▶ **Problem to work on**: Only the lines below, from the one with "Q3: NPN BD139" through the one with "SW3: none -> switch (3V3, DGND)", are to be written out, exactly.

▶ **Records for processing**:
------------------------------------------------------------------------

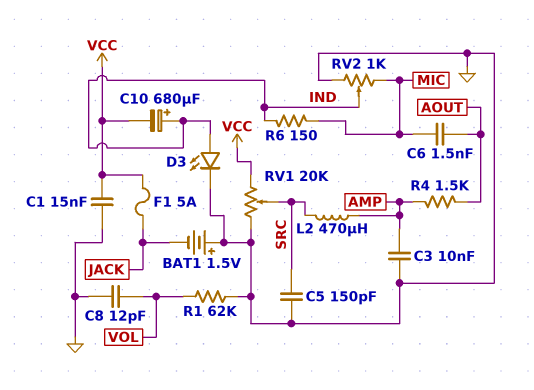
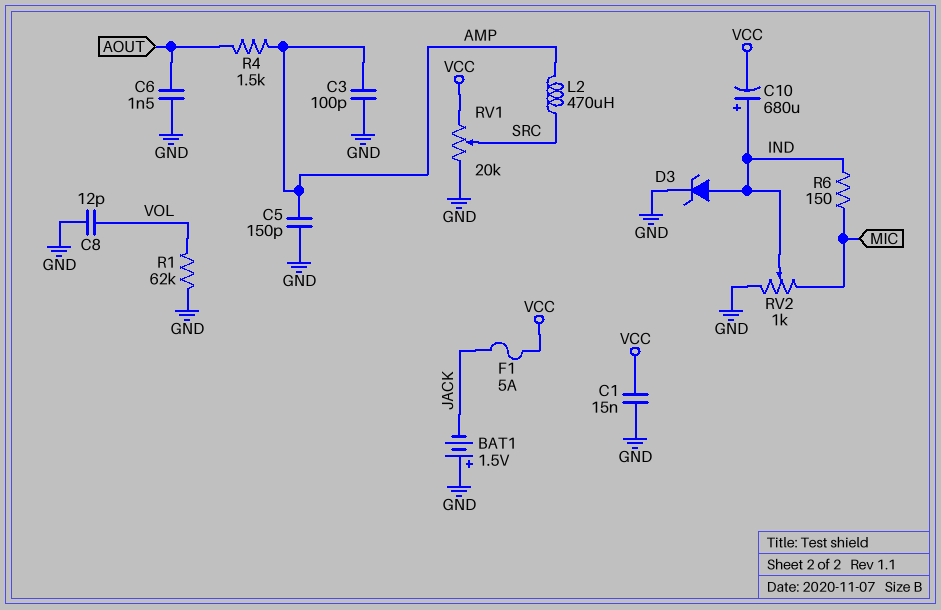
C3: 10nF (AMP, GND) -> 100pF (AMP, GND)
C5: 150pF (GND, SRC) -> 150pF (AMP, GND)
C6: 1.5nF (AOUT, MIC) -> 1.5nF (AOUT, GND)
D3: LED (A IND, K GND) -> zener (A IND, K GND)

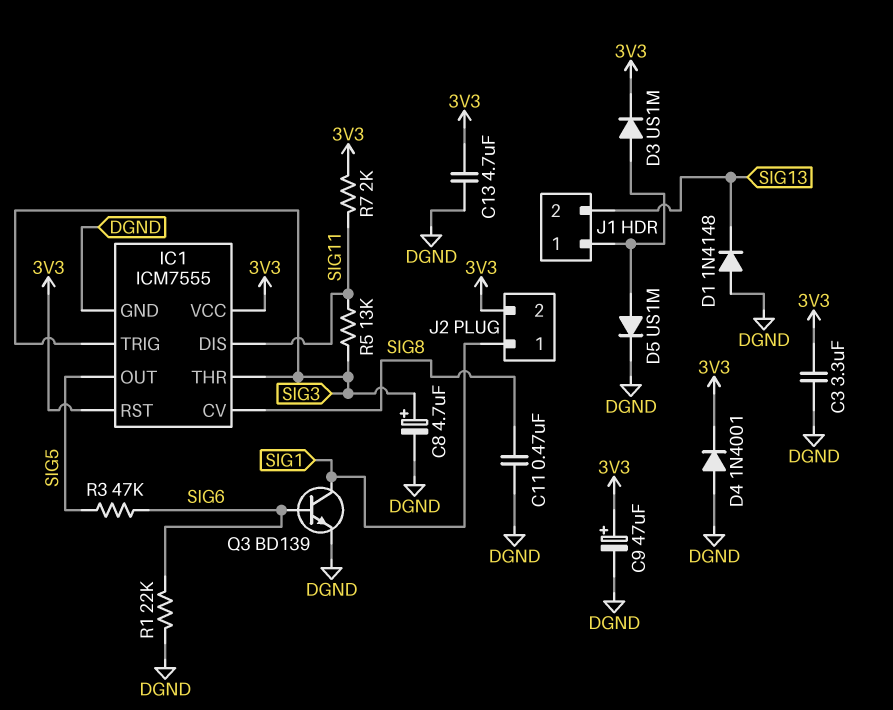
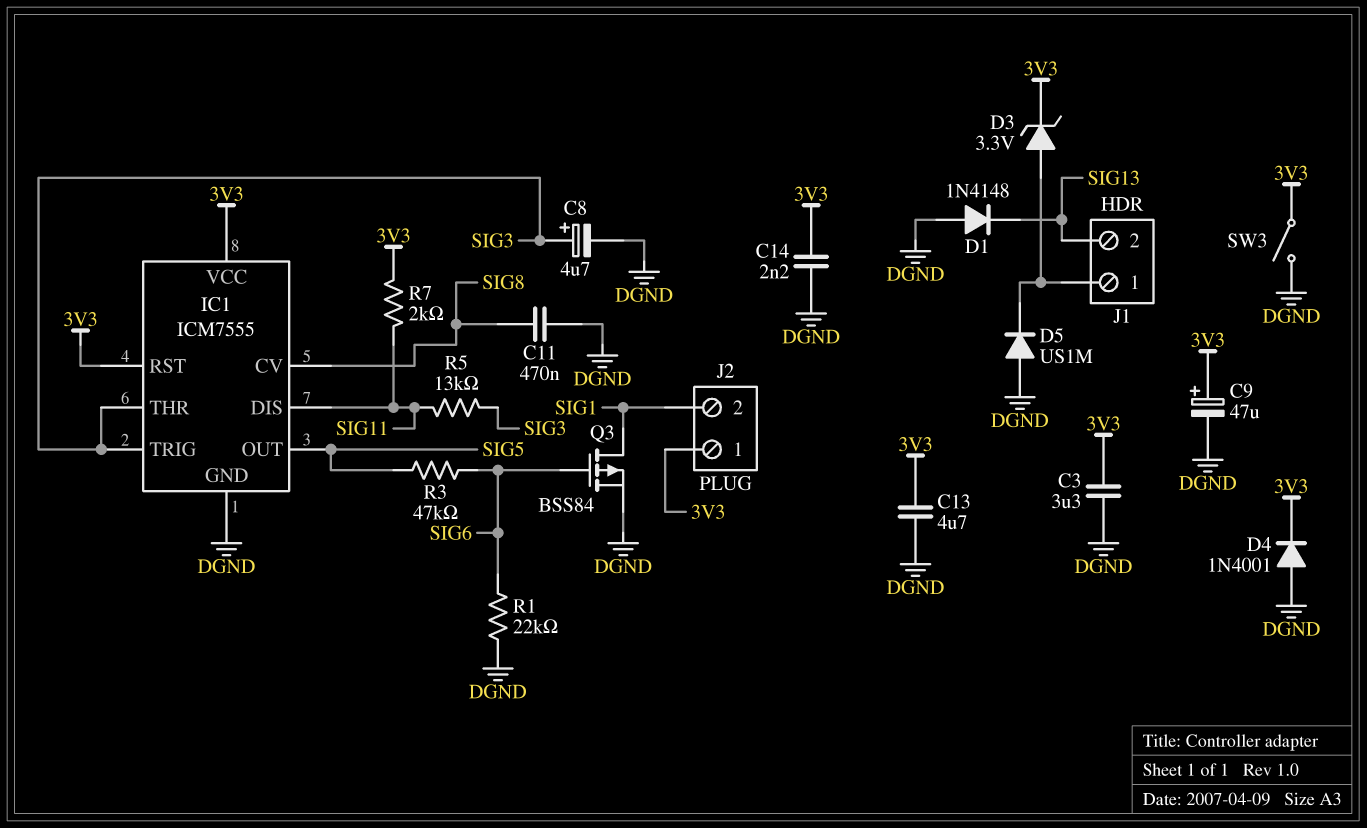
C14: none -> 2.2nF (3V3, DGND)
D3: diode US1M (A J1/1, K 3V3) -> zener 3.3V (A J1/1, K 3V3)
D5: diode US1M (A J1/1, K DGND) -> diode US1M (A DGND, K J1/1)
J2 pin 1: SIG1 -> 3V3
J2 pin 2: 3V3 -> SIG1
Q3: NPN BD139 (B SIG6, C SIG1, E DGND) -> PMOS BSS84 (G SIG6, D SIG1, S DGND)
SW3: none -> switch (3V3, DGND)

------------------------------------------------------------------------

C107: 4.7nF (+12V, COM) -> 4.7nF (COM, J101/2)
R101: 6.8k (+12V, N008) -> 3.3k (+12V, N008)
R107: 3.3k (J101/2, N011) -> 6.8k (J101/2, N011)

------------------------------------------------------------------------

▶ **Answer space**:
Q3: NPN BD139 (B SIG6, C SIG1, E DGND) -> PMOS BSS84 (G SIG6, D SIG1, S DGND)
SW3: none -> switch (3V3, DGND)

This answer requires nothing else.